- EXERCISE: Starting with the first line below, reproduce each line exactly until you have included the one bearing "RTC pin SCL: D21 -> D22".

§ §

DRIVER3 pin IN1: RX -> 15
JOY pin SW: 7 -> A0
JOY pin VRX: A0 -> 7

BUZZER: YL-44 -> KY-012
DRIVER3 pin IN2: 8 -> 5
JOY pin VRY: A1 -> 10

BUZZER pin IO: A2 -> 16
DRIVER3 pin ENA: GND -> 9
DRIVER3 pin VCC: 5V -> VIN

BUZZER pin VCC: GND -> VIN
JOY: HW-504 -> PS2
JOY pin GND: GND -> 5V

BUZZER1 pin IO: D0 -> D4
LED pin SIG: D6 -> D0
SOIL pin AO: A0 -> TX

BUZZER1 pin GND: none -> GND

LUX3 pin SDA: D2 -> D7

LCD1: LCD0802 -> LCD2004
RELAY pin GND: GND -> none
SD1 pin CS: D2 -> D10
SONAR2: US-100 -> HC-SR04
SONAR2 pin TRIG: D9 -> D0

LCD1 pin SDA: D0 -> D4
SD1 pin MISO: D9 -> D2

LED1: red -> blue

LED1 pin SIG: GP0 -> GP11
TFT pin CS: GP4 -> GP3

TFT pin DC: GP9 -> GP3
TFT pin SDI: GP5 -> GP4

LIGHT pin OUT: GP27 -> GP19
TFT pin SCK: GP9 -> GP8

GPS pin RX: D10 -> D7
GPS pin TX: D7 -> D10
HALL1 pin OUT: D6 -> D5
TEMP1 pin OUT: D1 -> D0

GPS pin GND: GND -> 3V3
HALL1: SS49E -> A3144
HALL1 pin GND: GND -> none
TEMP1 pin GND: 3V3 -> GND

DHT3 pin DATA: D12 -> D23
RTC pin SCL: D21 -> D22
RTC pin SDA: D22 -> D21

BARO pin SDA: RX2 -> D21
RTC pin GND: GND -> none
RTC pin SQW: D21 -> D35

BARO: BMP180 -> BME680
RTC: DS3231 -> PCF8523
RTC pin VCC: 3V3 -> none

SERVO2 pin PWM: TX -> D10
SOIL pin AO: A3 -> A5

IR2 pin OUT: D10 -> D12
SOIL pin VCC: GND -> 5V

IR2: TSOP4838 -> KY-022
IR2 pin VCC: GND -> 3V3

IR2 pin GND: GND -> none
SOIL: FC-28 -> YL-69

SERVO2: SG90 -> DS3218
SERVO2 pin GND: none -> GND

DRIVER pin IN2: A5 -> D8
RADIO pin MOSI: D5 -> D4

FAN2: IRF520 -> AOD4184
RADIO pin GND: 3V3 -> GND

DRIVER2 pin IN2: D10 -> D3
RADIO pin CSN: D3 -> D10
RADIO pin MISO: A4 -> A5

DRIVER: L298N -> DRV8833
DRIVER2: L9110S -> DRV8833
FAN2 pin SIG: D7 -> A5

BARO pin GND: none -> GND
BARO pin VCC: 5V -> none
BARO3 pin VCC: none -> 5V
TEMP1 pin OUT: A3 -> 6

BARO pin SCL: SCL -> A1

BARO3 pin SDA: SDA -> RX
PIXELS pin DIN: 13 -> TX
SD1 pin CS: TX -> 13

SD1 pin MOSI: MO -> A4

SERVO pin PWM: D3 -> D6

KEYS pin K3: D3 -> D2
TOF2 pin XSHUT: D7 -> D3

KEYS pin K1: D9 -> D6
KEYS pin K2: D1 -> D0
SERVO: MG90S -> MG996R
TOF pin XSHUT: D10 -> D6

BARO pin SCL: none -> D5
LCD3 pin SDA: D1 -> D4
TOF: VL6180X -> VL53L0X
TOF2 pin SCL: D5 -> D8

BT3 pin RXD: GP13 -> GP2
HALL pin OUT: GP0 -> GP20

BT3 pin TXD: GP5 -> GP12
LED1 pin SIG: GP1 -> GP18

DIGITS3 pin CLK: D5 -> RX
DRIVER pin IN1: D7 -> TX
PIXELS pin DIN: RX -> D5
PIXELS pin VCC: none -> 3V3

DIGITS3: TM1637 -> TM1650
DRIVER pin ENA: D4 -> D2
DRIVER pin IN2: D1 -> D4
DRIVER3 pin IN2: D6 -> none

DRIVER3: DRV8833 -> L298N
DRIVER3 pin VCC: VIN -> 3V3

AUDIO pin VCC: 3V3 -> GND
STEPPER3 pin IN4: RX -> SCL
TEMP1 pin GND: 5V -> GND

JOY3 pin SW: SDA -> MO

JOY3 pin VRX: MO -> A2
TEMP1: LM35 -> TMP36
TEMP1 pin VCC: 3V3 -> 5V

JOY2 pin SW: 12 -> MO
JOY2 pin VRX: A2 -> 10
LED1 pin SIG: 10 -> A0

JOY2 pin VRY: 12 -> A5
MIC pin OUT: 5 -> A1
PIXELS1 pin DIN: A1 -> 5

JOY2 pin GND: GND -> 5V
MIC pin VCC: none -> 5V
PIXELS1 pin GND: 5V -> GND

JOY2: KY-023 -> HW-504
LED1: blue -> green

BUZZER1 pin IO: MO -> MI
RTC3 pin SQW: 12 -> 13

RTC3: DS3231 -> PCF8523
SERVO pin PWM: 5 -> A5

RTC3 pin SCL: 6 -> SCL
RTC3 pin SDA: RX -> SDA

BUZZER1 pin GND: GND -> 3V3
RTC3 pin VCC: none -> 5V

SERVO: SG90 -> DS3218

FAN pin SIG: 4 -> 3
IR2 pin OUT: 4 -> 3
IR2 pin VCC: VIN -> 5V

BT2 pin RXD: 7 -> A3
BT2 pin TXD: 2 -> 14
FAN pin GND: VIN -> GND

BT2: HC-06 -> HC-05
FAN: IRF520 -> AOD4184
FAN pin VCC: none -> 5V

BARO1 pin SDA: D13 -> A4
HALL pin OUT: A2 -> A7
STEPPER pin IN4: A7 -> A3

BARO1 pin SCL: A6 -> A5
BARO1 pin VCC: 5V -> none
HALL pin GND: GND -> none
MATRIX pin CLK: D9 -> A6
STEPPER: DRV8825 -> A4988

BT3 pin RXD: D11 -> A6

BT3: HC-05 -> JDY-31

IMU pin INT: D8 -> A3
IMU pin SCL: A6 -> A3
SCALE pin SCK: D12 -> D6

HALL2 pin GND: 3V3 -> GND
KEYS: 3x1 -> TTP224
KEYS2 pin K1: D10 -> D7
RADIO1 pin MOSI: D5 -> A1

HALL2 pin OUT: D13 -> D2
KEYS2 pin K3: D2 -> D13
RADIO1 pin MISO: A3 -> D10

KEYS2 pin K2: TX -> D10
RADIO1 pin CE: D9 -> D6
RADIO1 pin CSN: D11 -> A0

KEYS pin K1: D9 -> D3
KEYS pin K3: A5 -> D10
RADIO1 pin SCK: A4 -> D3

§ §

- TASK RESPONSE:
DRIVER3 pin IN1: RX -> 15
JOY pin SW: 7 -> A0
JOY pin VRX: A0 -> 7

BUZZER: YL-44 -> KY-012
DRIVER3 pin IN2: 8 -> 5
JOY pin VRY: A1 -> 10

BUZZER pin IO: A2 -> 16
DRIVER3 pin ENA: GND -> 9
DRIVER3 pin VCC: 5V -> VIN

BUZZER pin VCC: GND -> VIN
JOY: HW-504 -> PS2
JOY pin GND: GND -> 5V

BUZZER1 pin IO: D0 -> D4
LED pin SIG: D6 -> D0
SOIL pin AO: A0 -> TX

BUZZER1 pin GND: none -> GND

LUX3 pin SDA: D2 -> D7

LCD1: LCD0802 -> LCD2004
RELAY pin GND: GND -> none
SD1 pin CS: D2 -> D10
SONAR2: US-100 -> HC-SR04
SONAR2 pin TRIG: D9 -> D0

LCD1 pin SDA: D0 -> D4
SD1 pin MISO: D9 -> D2

LED1: red -> blue

LED1 pin SIG: GP0 -> GP11
TFT pin CS: GP4 -> GP3

TFT pin DC: GP9 -> GP3
TFT pin SDI: GP5 -> GP4

LIGHT pin OUT: GP27 -> GP19
TFT pin SCK: GP9 -> GP8

GPS pin RX: D10 -> D7
GPS pin TX: D7 -> D10
HALL1 pin OUT: D6 -> D5
TEMP1 pin OUT: D1 -> D0

GPS pin GND: GND -> 3V3
HALL1: SS49E -> A3144
HALL1 pin GND: GND -> none
TEMP1 pin GND: 3V3 -> GND

DHT3 pin DATA: D12 -> D23
RTC pin SCL: D21 -> D22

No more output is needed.